### Work request
Your task is to copy each line of the material below that includes "turquoise".

### Data excerpt
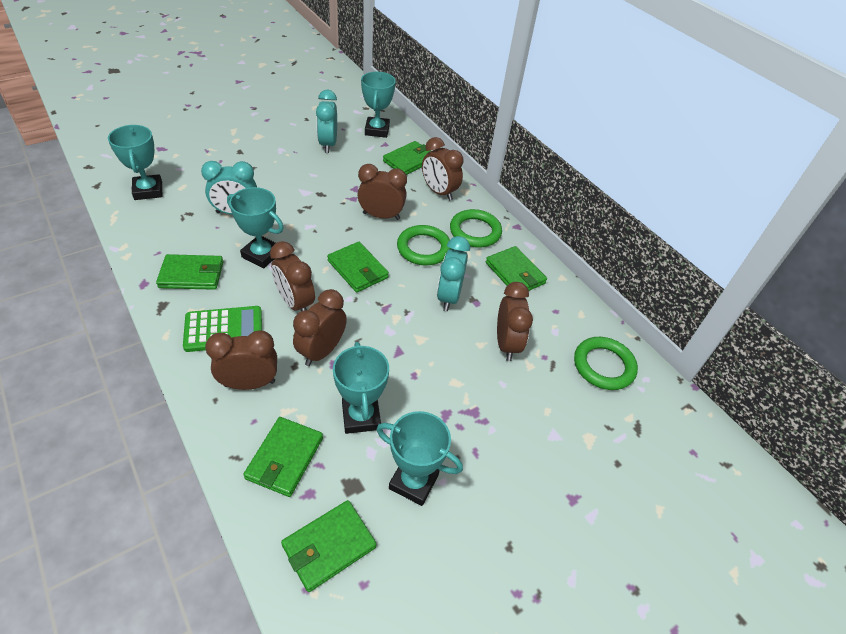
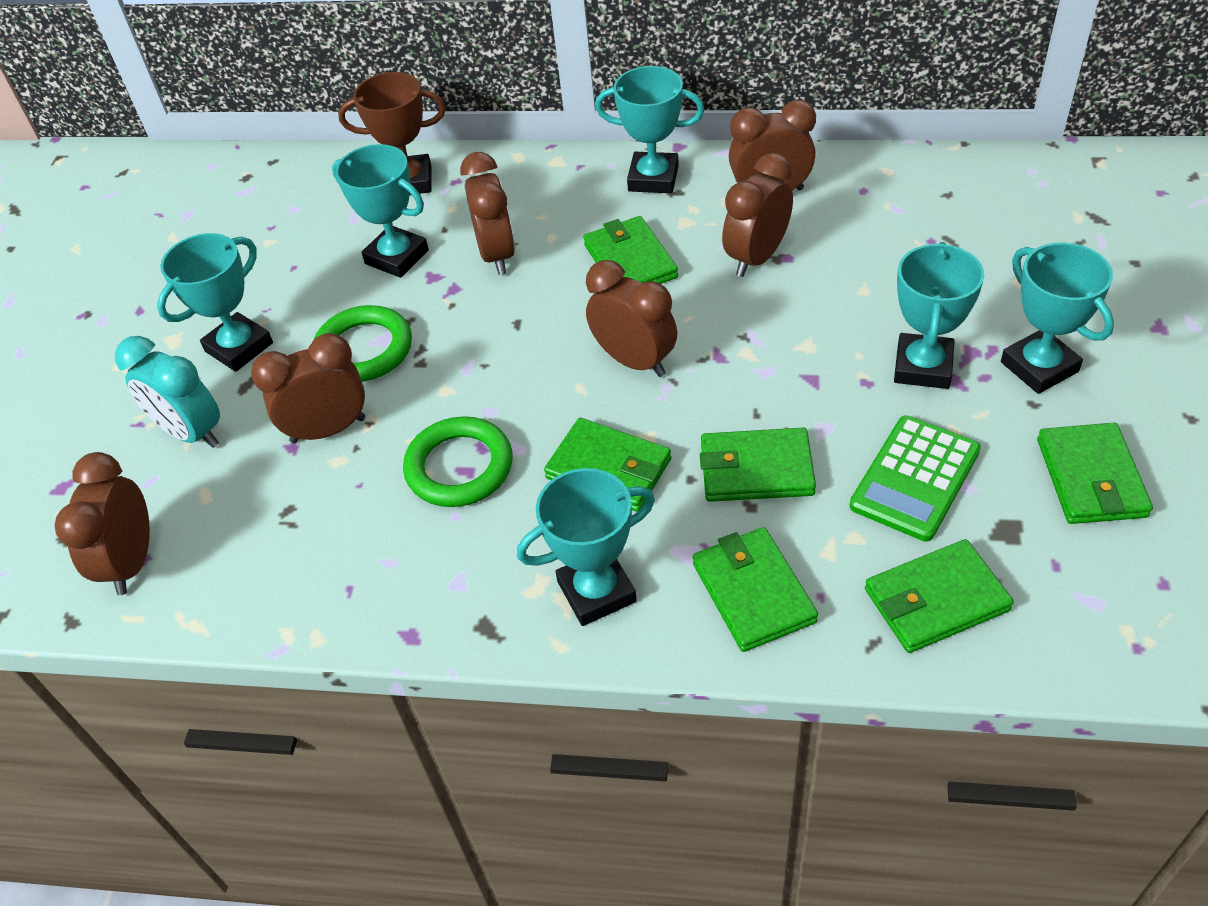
brown trophy: 0 -> 1
green ring: 3 -> 2
turquoise clock: 3 -> 1
turquoise trophy: 5 -> 6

### Answer section
turquoise clock: 3 -> 1
turquoise trophy: 5 -> 6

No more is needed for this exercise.